PROBLEM REQUIREMENTS
Each line of the listing that includes "ellipse" should be reported.

*** Block opens ***

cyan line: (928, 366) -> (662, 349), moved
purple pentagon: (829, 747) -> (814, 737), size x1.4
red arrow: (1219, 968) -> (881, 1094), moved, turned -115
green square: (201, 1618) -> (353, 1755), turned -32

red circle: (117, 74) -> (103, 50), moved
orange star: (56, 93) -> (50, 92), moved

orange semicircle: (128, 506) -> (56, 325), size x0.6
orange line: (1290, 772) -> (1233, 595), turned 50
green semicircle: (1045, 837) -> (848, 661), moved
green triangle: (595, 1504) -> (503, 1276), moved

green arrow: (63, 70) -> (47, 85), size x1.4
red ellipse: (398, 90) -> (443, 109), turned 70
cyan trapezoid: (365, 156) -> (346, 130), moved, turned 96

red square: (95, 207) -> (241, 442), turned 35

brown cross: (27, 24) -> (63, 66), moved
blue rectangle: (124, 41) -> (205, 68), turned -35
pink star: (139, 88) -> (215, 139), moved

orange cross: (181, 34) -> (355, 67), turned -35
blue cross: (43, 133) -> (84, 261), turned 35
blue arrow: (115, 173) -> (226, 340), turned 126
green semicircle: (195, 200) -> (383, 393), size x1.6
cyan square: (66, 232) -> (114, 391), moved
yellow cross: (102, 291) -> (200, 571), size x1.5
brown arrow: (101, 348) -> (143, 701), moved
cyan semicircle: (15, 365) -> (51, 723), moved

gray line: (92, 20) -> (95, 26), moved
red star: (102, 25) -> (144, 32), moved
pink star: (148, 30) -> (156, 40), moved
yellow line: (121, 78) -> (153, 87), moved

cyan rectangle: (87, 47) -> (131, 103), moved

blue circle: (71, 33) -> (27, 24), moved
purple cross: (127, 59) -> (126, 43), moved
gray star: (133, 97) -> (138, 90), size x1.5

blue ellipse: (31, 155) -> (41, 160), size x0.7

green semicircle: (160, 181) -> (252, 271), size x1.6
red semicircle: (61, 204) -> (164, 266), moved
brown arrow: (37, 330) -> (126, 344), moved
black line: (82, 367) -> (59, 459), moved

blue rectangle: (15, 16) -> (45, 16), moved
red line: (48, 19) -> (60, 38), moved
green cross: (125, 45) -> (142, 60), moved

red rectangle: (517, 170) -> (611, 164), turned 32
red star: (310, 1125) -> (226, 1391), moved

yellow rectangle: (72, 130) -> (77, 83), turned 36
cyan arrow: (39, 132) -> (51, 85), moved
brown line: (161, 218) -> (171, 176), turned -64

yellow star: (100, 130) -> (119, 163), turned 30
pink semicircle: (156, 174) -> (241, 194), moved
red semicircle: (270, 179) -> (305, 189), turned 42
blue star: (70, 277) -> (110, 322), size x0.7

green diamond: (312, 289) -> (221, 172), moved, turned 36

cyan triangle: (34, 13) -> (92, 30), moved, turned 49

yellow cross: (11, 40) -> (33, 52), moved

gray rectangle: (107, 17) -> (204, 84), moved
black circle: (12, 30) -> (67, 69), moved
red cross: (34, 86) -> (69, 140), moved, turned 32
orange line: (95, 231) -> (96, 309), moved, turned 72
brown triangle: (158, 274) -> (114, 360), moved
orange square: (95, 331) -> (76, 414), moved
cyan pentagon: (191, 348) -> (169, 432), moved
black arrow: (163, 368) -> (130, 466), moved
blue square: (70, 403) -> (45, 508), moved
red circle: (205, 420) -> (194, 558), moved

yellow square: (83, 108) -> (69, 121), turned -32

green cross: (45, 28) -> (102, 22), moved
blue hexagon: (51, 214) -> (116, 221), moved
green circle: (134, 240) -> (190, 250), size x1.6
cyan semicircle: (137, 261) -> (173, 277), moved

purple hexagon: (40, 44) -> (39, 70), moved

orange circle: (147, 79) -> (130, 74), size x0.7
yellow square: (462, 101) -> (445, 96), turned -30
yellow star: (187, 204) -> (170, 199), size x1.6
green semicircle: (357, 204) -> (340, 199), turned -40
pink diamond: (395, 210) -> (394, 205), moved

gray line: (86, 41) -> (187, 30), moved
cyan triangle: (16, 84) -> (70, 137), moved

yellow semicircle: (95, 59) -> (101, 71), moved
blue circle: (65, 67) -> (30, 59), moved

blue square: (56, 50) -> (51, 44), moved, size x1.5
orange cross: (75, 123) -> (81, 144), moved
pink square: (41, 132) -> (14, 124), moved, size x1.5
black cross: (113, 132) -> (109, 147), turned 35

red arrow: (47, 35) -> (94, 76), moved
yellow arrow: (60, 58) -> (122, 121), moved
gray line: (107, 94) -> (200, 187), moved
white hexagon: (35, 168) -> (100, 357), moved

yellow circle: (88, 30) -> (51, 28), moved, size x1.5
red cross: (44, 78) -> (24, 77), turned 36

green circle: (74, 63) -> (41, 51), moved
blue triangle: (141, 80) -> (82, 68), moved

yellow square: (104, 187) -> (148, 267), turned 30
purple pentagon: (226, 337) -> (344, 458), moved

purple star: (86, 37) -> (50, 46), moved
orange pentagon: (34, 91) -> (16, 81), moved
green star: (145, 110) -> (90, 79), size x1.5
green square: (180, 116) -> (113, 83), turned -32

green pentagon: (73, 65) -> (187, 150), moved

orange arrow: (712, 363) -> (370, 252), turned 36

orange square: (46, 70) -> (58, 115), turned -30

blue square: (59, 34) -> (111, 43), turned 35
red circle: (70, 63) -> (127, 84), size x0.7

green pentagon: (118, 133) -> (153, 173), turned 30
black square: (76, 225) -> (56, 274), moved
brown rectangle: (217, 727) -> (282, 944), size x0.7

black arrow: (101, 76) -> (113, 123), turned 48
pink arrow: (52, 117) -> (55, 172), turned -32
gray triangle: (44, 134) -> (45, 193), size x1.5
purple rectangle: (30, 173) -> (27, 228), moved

*** Block closes ***

RESULT OF THIS TASK
red ellipse: (398, 90) -> (443, 109), turned 70
blue ellipse: (31, 155) -> (41, 160), size x0.7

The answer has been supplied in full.